• **The data**
----------
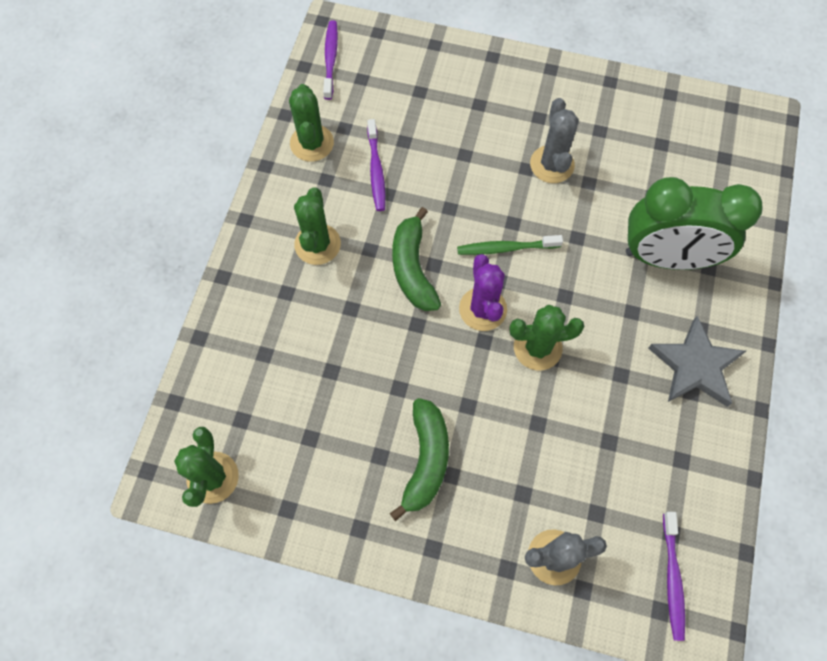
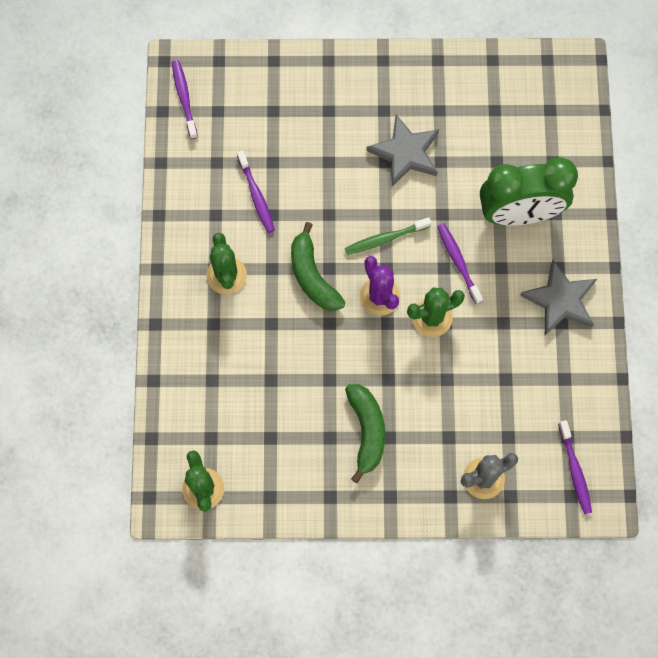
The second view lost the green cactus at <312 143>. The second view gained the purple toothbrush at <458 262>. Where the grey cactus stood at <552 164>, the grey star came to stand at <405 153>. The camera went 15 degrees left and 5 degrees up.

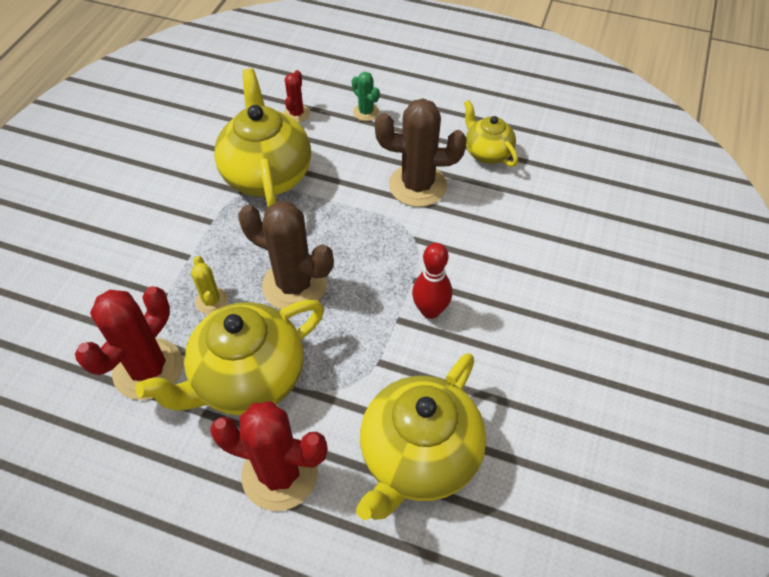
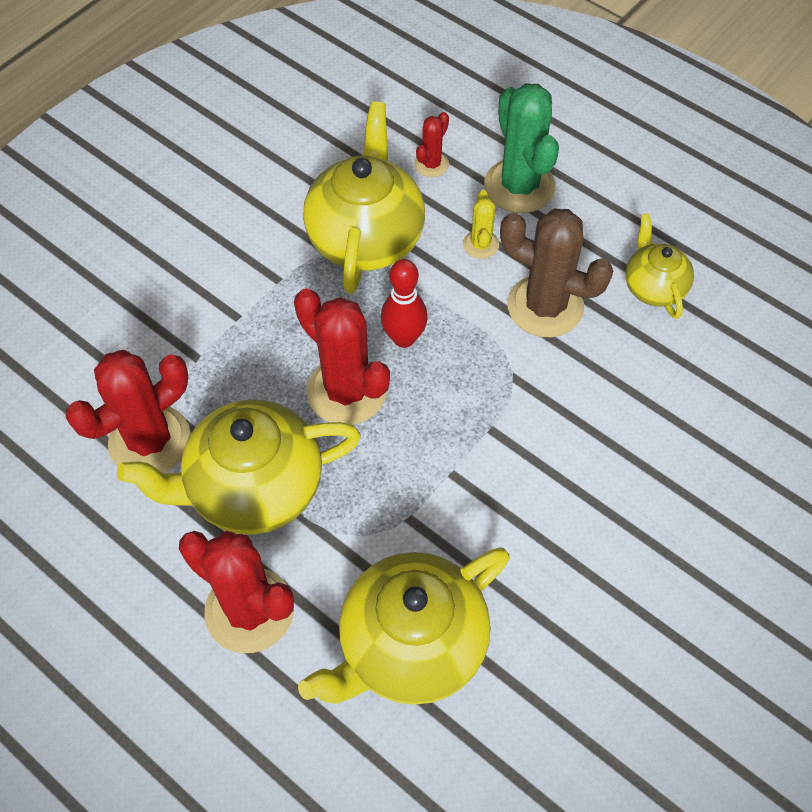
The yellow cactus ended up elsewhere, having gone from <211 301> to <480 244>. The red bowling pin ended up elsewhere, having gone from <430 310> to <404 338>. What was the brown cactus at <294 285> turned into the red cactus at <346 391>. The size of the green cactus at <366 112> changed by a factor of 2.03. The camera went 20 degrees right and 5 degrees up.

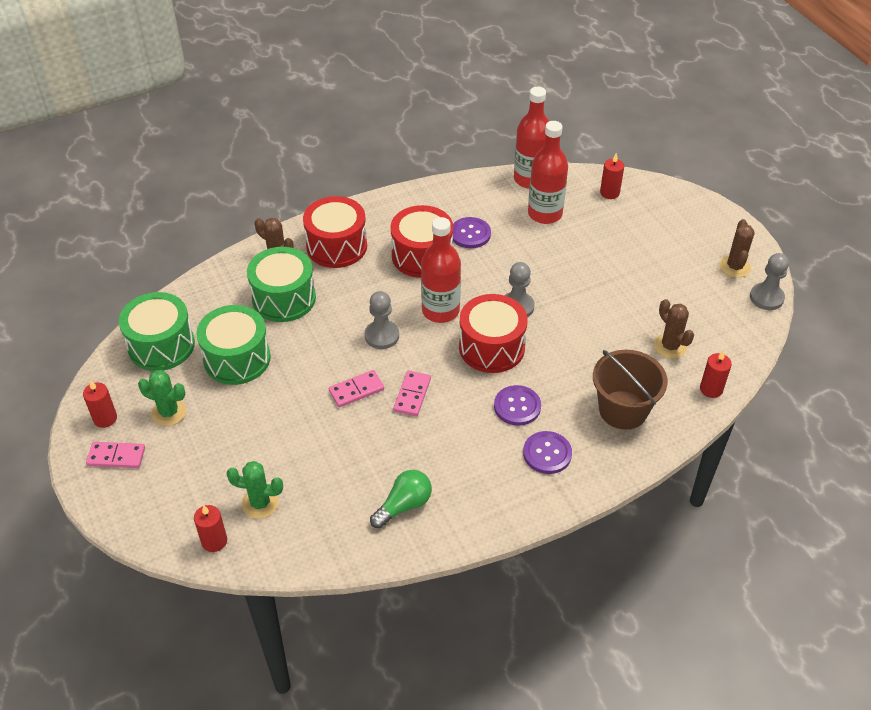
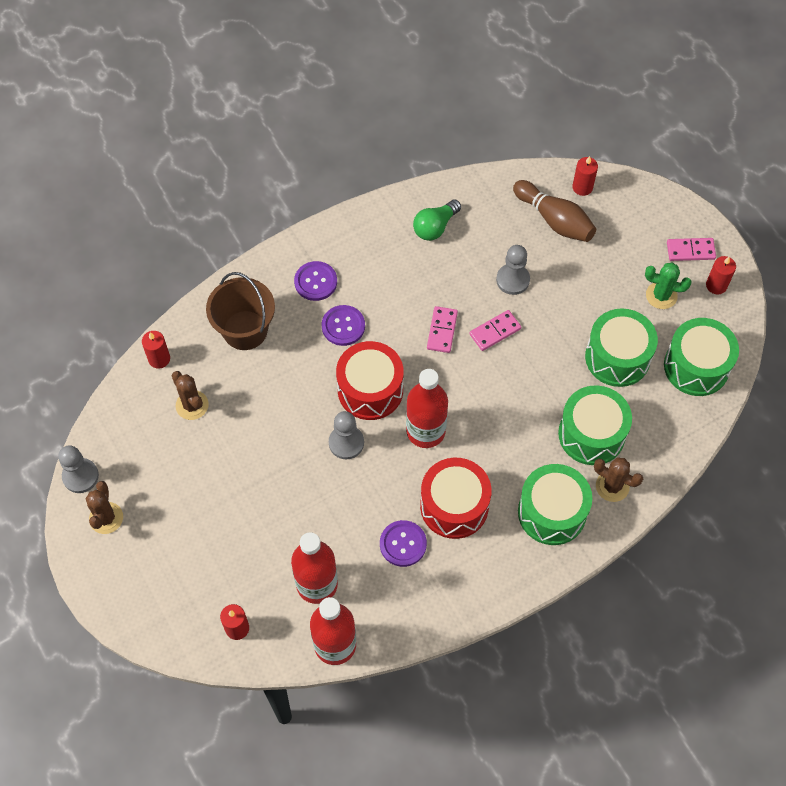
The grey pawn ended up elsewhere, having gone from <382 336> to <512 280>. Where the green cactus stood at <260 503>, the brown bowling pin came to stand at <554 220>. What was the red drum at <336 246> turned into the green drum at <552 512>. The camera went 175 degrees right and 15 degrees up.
----------
• **What to produce**
Every line of the listing that includes the word "bowling" must be copied.

• **Result of this task**
The yellow cactus ended up elsewhere, having gone from <211 301> to <480 244>. The red bowling pin ended up elsewhere, having gone from <430 310> to <404 338>. What was the brown cactus at <294 285> turned into the red cactus at <346 391>. The size of the green cactus at <366 112> changed by a factor of 2.03. The camera went 20 degrees right and 5 degrees up.
The grey pawn ended up elsewhere, having gone from <382 336> to <512 280>. Where the green cactus stood at <260 503>, the brown bowling pin came to stand at <554 220>. What was the red drum at <336 246> turned into the green drum at <552 512>. The camera went 175 degrees right and 15 degrees up.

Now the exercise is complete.